What this task involves: Establish how many lines below contain the string "headphones". Respond with that number alone.

Object matching data:
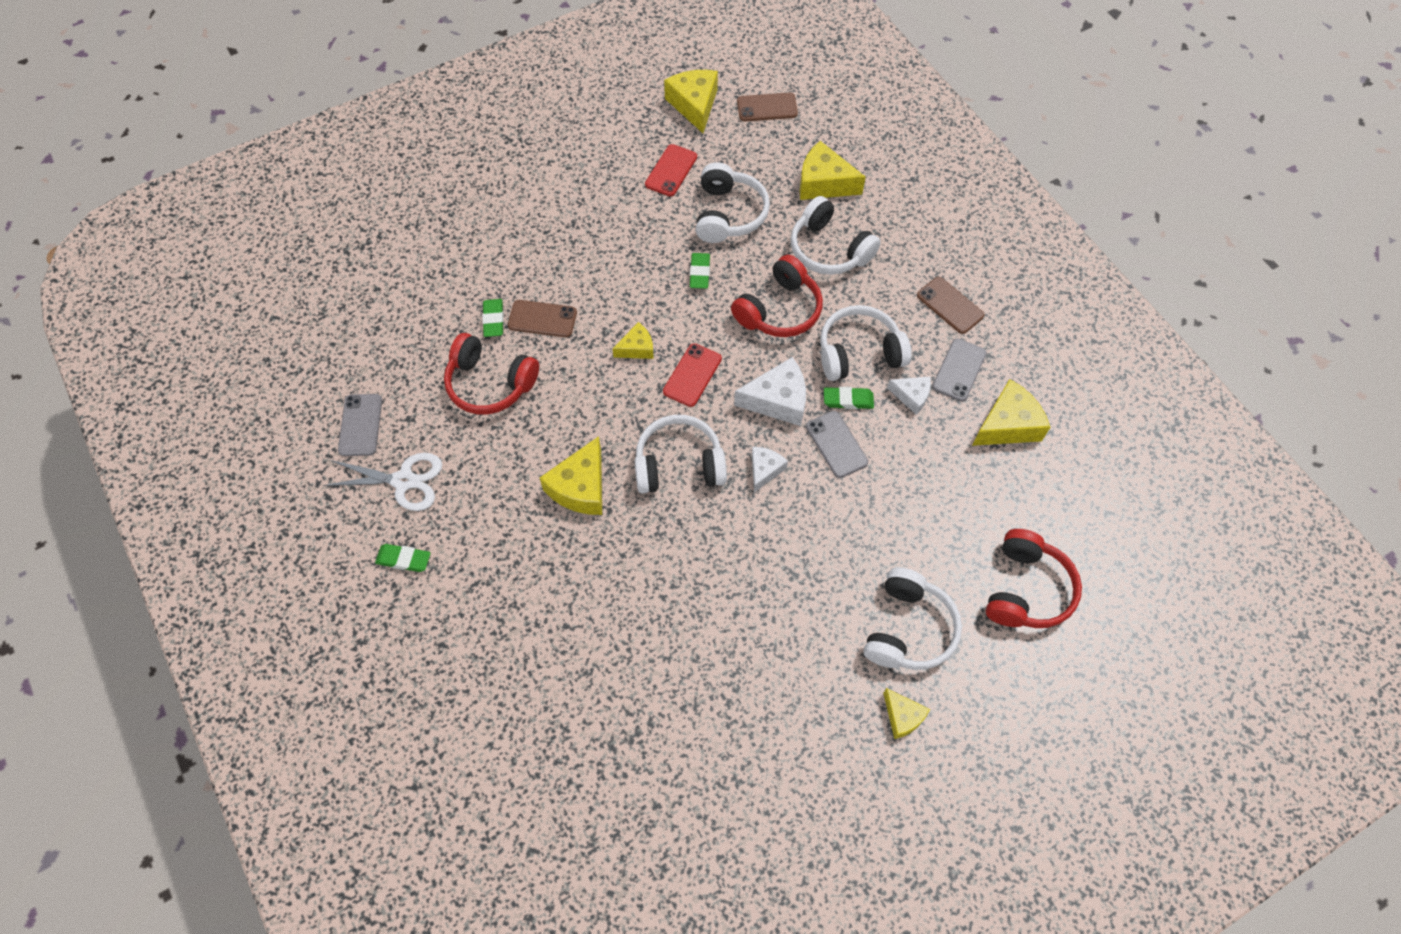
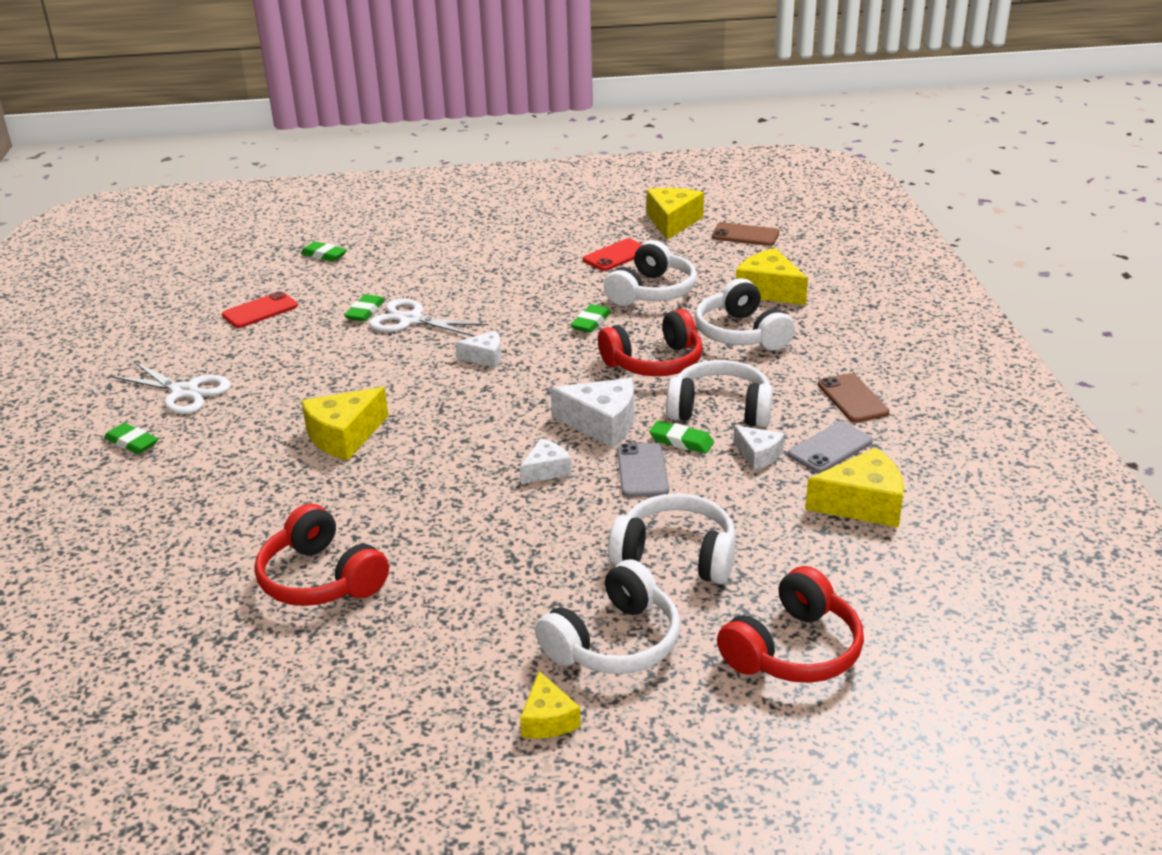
camera: 25 degrees right, 30 degrees down
(360, 425) = (183, 349): grey phone -> none
(400, 249) = (324, 255): none -> green eraser
(490, 383) = (324, 349): red headphones -> red headphones (321, 578)
(542, 319) = (410, 320): brown phone -> white scissors
(637, 348) = (485, 357): yellow cheese -> white cheese
(679, 464) = (458, 444): white headphones -> white headphones (676, 556)
(692, 375) = (525, 386): red phone -> red phone (260, 311)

Solved problem: 2